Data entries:
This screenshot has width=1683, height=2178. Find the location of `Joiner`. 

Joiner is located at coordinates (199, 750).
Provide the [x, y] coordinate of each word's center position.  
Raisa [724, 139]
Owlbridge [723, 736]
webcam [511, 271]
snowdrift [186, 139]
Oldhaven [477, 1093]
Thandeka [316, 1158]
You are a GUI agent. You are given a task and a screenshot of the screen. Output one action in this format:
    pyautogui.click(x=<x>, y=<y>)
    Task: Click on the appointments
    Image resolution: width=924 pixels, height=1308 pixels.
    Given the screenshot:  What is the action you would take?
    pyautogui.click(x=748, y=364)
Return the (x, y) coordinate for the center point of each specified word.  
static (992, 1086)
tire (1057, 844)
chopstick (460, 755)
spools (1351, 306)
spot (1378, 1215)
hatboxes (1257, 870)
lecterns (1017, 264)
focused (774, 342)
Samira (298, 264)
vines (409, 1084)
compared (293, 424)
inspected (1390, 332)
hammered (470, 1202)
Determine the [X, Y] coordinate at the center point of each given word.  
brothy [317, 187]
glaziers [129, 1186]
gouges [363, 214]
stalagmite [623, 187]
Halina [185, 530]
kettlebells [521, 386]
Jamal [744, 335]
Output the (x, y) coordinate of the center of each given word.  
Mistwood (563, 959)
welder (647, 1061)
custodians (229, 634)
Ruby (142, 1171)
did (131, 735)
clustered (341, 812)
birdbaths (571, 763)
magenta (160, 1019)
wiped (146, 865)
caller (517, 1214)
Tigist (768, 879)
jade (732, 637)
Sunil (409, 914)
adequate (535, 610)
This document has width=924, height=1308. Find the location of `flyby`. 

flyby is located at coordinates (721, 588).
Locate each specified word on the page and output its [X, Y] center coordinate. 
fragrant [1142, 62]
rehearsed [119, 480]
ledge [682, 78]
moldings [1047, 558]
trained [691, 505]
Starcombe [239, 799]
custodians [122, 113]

** Given request **
Reproduce the entries from the line holding "Locate each specified" through the end of the entries, inclusive, with the requests kept as they are. Shift every coordinate value in the answers by -27.

** Reply **
Locate each specified word on the page and output its [X, Y] center coordinate. 
fragrant [1115, 35]
rehearsed [92, 453]
ledge [655, 51]
moldings [1020, 531]
trained [664, 478]
Starcombe [212, 772]
custodians [95, 86]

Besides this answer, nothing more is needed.